(Dataset excerpts)

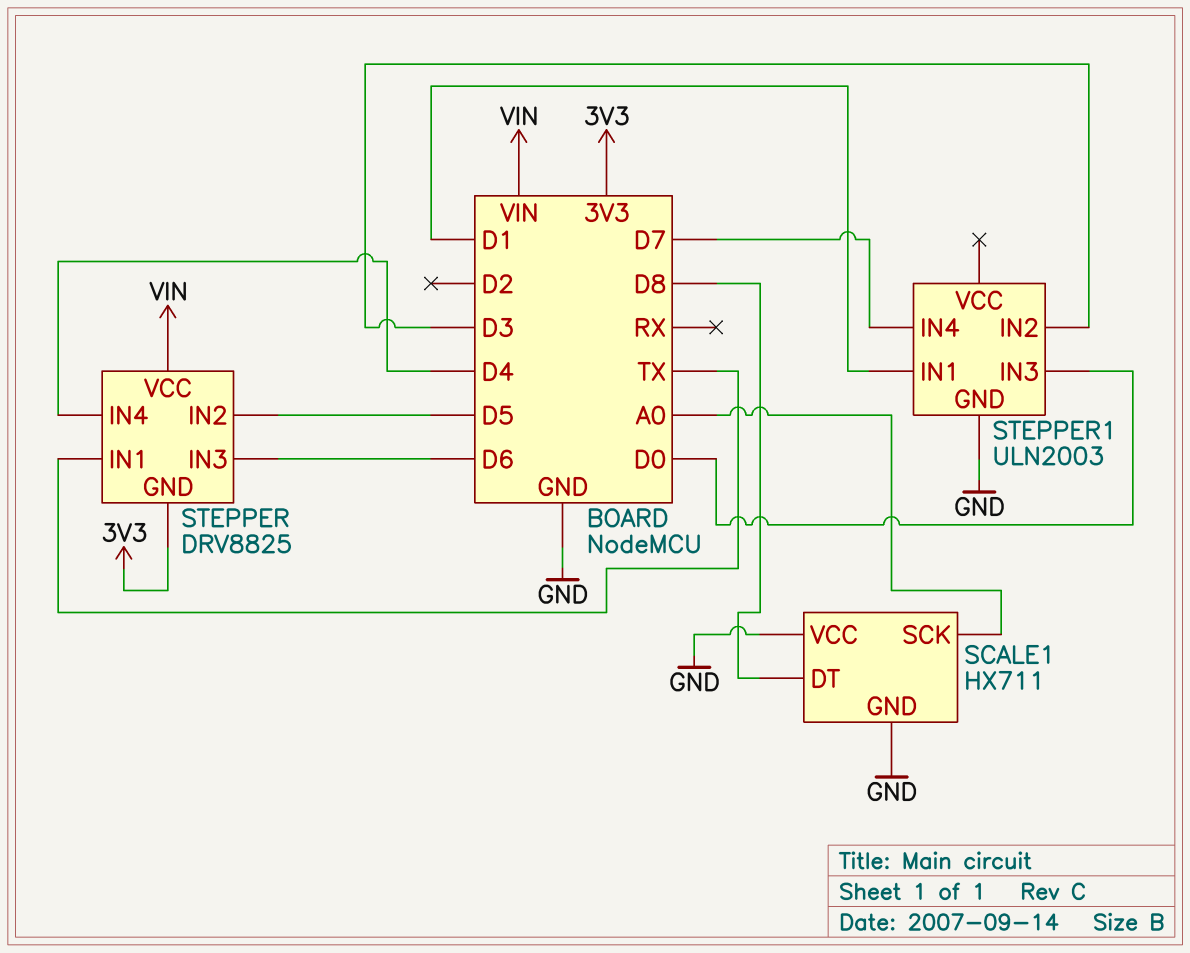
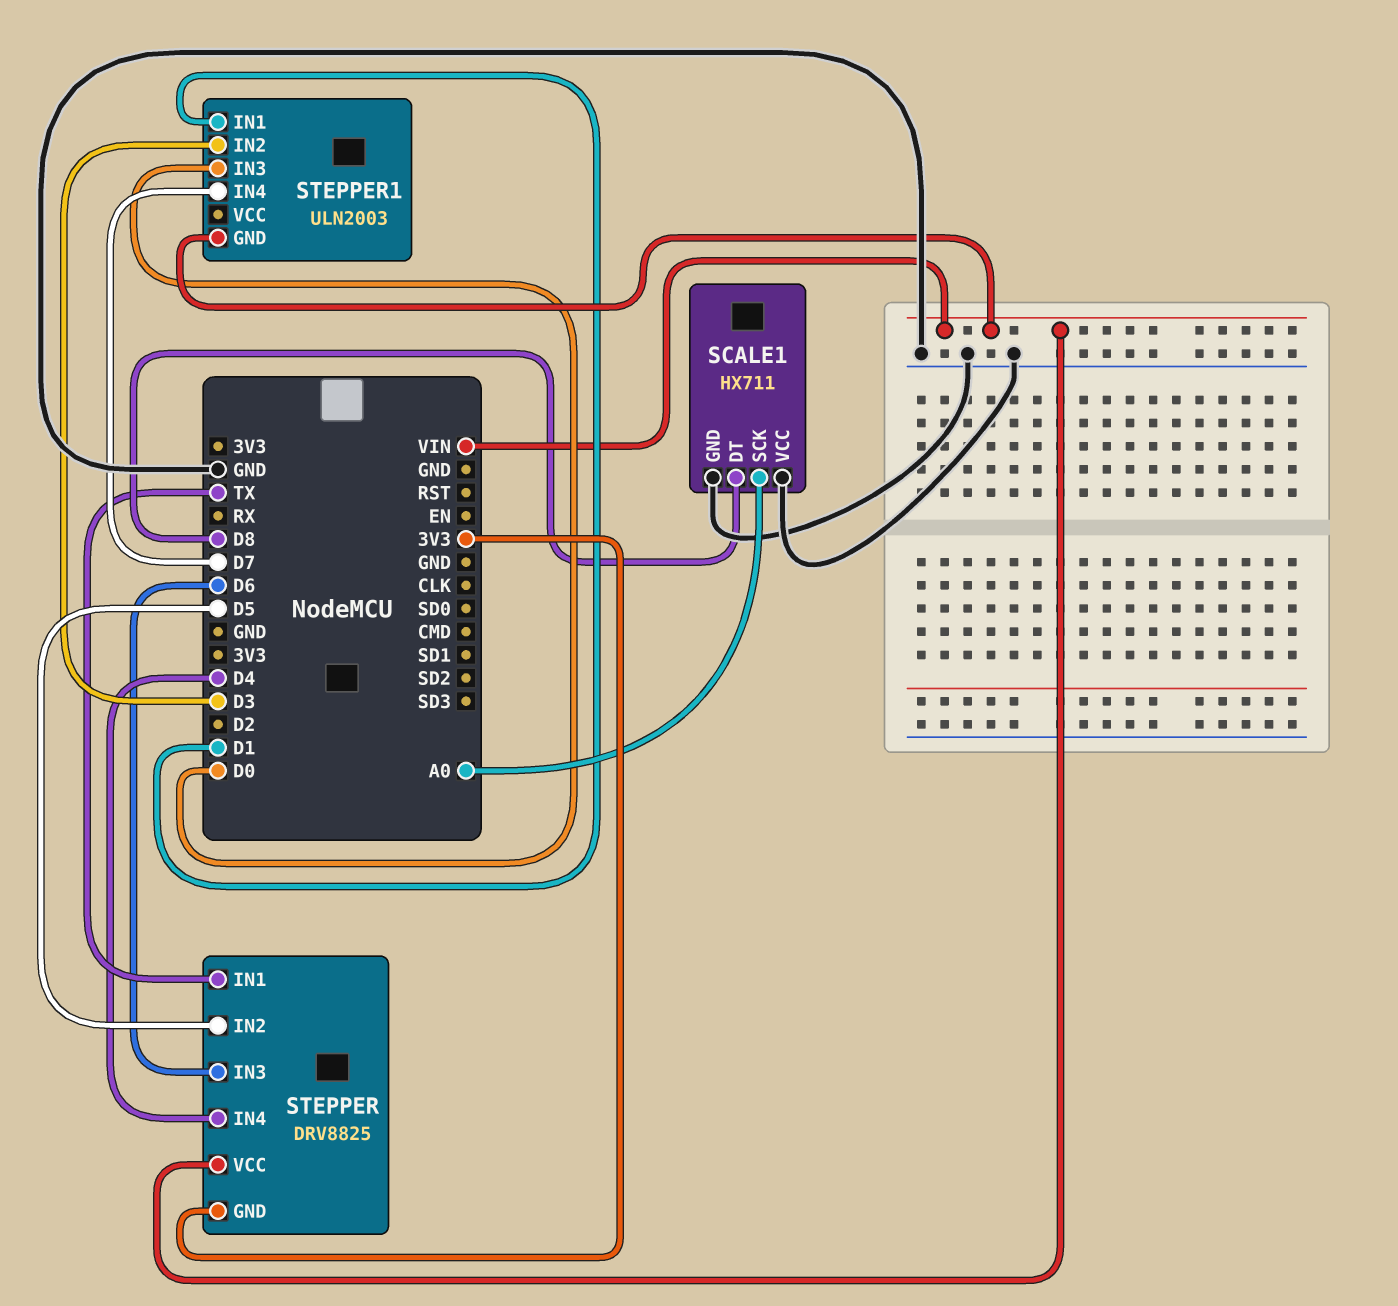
STEPPER1 pin GND: GND -> VIN

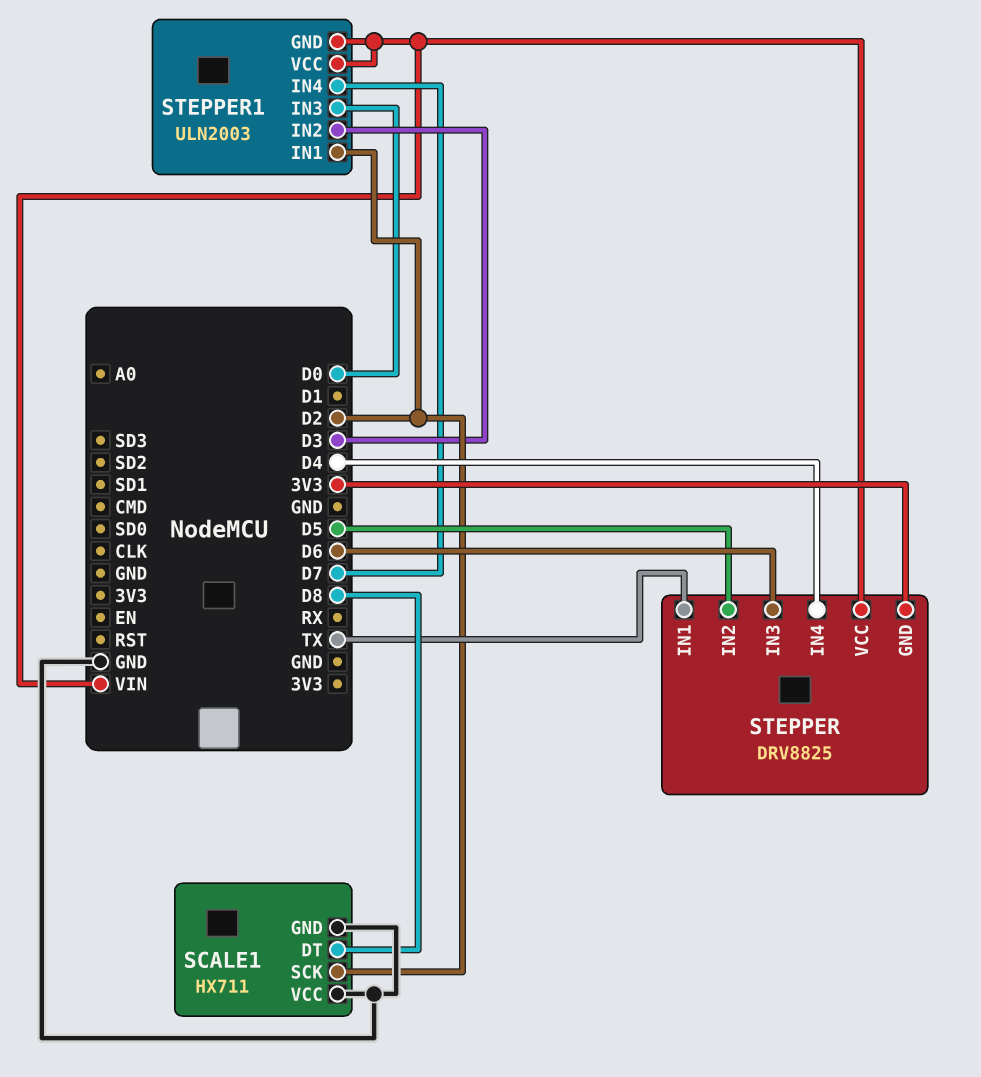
SCALE1 pin SCK: A0 -> D2
STEPPER1 pin IN1: D1 -> D2
STEPPER1 pin VCC: none -> VIN

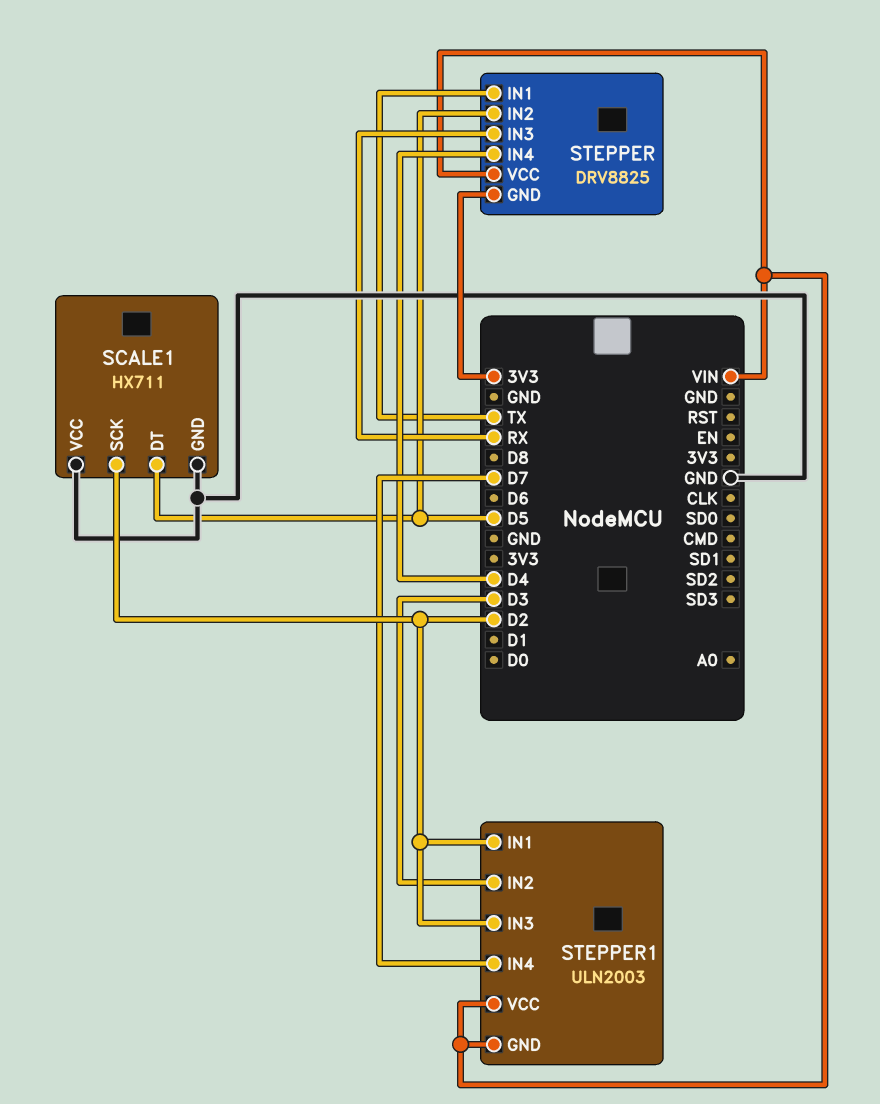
SCALE1 pin DT: D8 -> D5
STEPPER pin IN3: D6 -> RX
STEPPER1 pin IN3: D0 -> D2

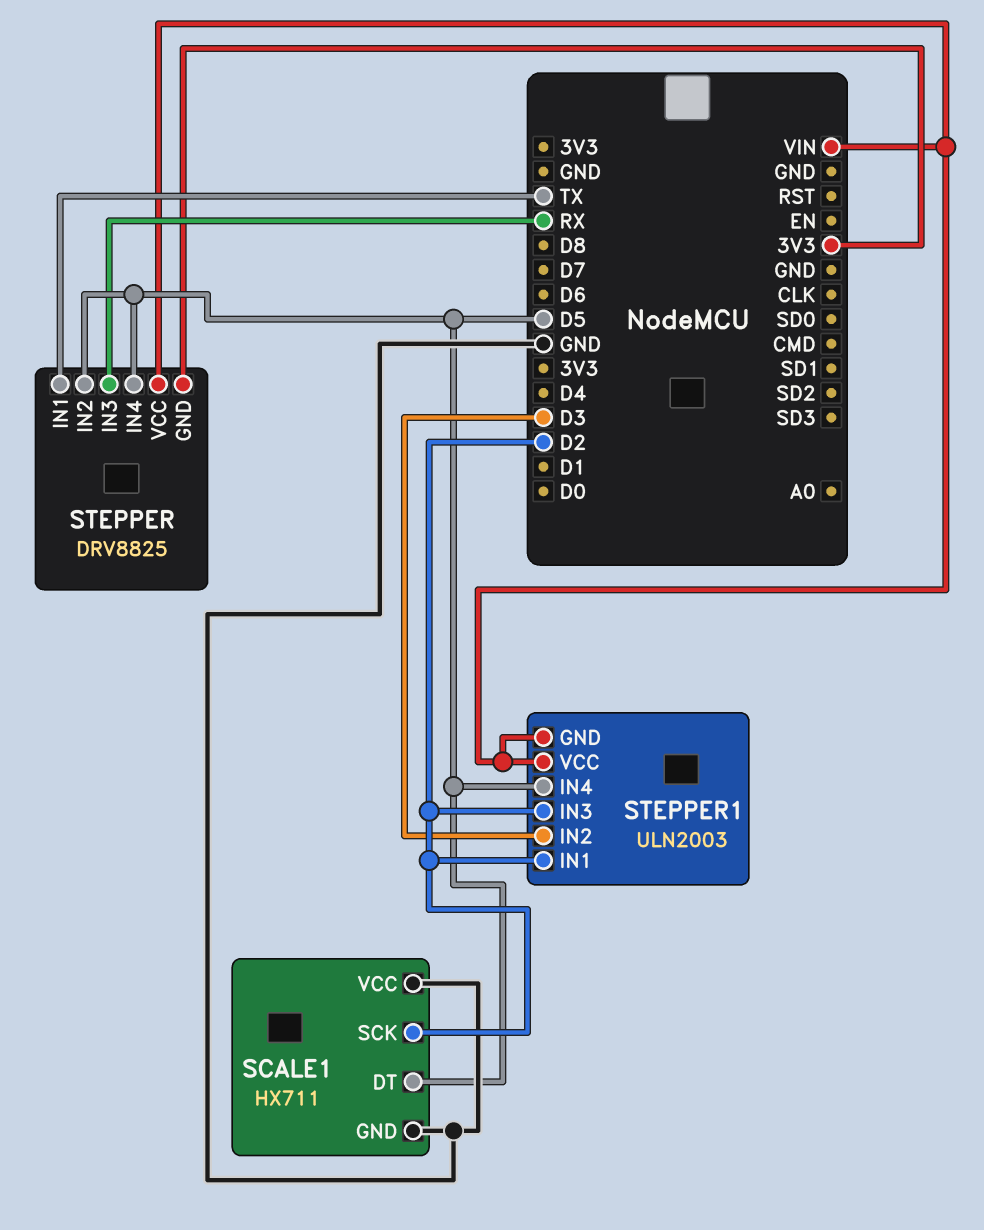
STEPPER pin IN4: D4 -> D5
STEPPER1 pin IN4: D7 -> D5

> WHAT YOU SHOULD DO: The result should hold only the lines from the line with "STEPPER1 pin VCC: none -> VIN" through the final line of the records above, copied exactly, with pictures left out.

> RESPONSE:
STEPPER1 pin VCC: none -> VIN

SCALE1 pin DT: D8 -> D5
STEPPER pin IN3: D6 -> RX
STEPPER1 pin IN3: D0 -> D2

STEPPER pin IN4: D4 -> D5
STEPPER1 pin IN4: D7 -> D5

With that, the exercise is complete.